#### WORK ITEM
Once the line with "brown fish: 7 -> 4" is found, return it along with every line after it, exactly, through the end of the material.
▼▼▼
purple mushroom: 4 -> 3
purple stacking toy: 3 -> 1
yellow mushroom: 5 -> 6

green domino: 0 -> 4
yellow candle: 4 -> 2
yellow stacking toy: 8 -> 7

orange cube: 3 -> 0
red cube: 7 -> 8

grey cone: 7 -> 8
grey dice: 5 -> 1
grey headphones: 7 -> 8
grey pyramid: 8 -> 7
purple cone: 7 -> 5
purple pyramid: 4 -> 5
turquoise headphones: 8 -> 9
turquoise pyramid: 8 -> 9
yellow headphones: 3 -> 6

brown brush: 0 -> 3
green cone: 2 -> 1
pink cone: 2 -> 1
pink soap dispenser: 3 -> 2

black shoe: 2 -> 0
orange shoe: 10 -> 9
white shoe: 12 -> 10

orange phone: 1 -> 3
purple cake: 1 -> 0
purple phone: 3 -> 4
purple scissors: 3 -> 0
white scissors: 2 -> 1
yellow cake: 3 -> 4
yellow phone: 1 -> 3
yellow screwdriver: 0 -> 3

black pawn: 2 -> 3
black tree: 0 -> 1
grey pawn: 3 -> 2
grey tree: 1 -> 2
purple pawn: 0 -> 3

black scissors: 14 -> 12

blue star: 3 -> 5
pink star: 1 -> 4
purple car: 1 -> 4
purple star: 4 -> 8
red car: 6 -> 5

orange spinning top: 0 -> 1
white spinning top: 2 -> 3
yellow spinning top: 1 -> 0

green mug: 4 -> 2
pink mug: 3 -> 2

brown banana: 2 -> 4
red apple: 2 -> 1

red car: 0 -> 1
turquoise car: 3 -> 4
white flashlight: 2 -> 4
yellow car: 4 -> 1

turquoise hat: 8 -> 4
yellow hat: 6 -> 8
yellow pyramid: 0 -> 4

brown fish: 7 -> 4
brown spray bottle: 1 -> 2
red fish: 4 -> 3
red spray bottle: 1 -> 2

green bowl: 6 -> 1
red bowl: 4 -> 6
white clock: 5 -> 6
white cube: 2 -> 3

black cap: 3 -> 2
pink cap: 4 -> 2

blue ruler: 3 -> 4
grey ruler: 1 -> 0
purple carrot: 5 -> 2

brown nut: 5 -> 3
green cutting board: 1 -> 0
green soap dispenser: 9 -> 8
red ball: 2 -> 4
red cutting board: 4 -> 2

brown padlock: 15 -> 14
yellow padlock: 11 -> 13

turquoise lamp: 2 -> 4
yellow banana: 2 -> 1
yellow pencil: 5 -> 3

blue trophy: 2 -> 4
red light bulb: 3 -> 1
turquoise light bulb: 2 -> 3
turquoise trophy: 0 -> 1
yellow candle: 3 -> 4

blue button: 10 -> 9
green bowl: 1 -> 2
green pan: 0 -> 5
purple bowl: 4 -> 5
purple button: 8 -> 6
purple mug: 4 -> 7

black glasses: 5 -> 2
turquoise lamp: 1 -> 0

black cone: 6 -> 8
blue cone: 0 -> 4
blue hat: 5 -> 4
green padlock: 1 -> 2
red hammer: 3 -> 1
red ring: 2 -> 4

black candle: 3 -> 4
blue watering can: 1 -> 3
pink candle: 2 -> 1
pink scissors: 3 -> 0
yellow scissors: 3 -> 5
▲▲▲
#### SOLUTION TO THE EXERCISE
brown fish: 7 -> 4
brown spray bottle: 1 -> 2
red fish: 4 -> 3
red spray bottle: 1 -> 2

green bowl: 6 -> 1
red bowl: 4 -> 6
white clock: 5 -> 6
white cube: 2 -> 3

black cap: 3 -> 2
pink cap: 4 -> 2

blue ruler: 3 -> 4
grey ruler: 1 -> 0
purple carrot: 5 -> 2

brown nut: 5 -> 3
green cutting board: 1 -> 0
green soap dispenser: 9 -> 8
red ball: 2 -> 4
red cutting board: 4 -> 2

brown padlock: 15 -> 14
yellow padlock: 11 -> 13

turquoise lamp: 2 -> 4
yellow banana: 2 -> 1
yellow pencil: 5 -> 3

blue trophy: 2 -> 4
red light bulb: 3 -> 1
turquoise light bulb: 2 -> 3
turquoise trophy: 0 -> 1
yellow candle: 3 -> 4

blue button: 10 -> 9
green bowl: 1 -> 2
green pan: 0 -> 5
purple bowl: 4 -> 5
purple button: 8 -> 6
purple mug: 4 -> 7

black glasses: 5 -> 2
turquoise lamp: 1 -> 0

black cone: 6 -> 8
blue cone: 0 -> 4
blue hat: 5 -> 4
green padlock: 1 -> 2
red hammer: 3 -> 1
red ring: 2 -> 4

black candle: 3 -> 4
blue watering can: 1 -> 3
pink candle: 2 -> 1
pink scissors: 3 -> 0
yellow scissors: 3 -> 5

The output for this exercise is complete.